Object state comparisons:
※

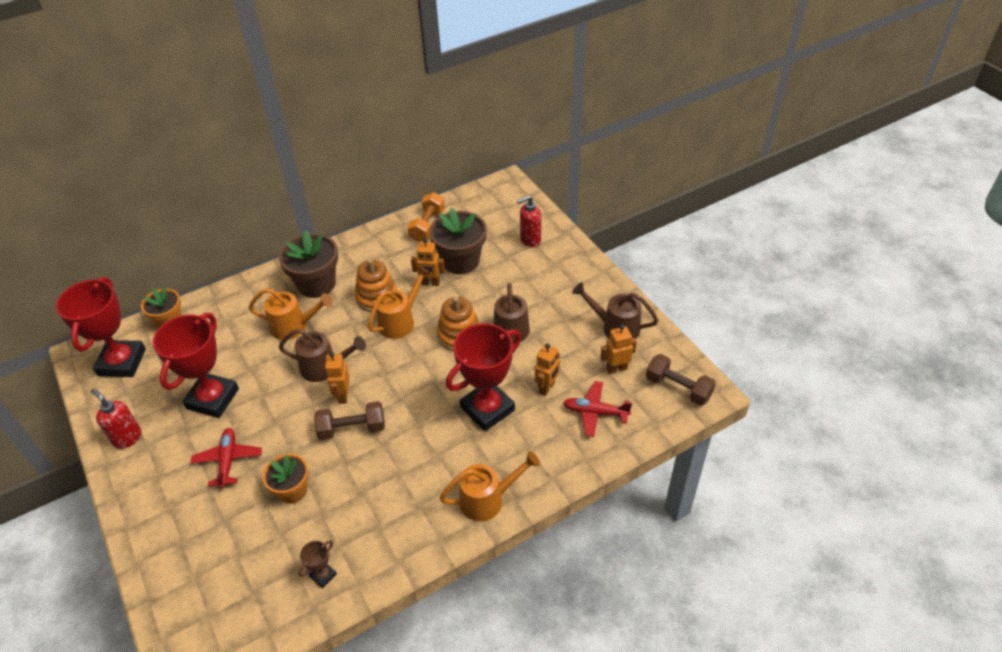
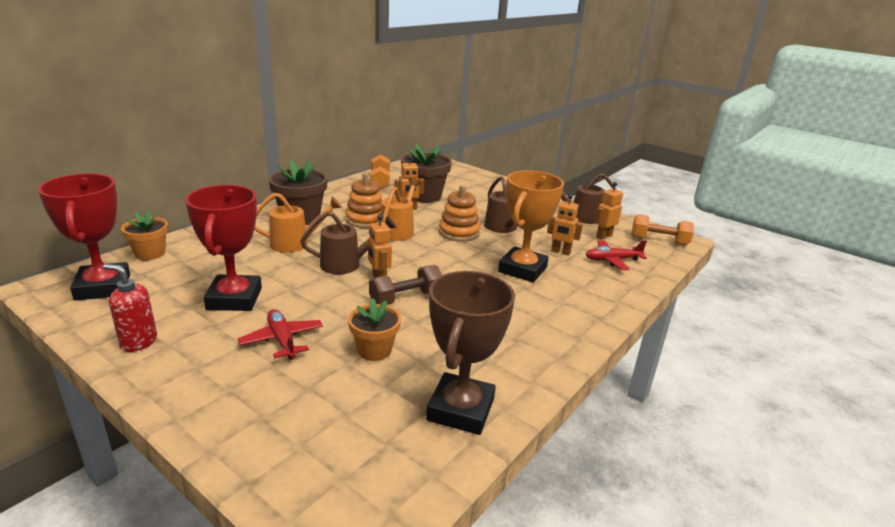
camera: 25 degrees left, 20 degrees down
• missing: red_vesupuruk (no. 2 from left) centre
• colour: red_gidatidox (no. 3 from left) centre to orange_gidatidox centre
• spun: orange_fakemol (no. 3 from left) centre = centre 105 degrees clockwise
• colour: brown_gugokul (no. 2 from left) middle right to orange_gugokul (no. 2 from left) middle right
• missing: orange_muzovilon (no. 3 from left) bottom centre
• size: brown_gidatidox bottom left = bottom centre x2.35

※

> _Task_
Each entry above should be written out again exactly, without its pictures.

> _Solution below_
camera: 25 degrees left, 20 degrees down
• missing: red_vesupuruk (no. 2 from left) centre
• colour: red_gidatidox (no. 3 from left) centre to orange_gidatidox centre
• spun: orange_fakemol (no. 3 from left) centre = centre 105 degrees clockwise
• colour: brown_gugokul (no. 2 from left) middle right to orange_gugokul (no. 2 from left) middle right
• missing: orange_muzovilon (no. 3 from left) bottom centre
• size: brown_gidatidox bottom left = bottom centre x2.35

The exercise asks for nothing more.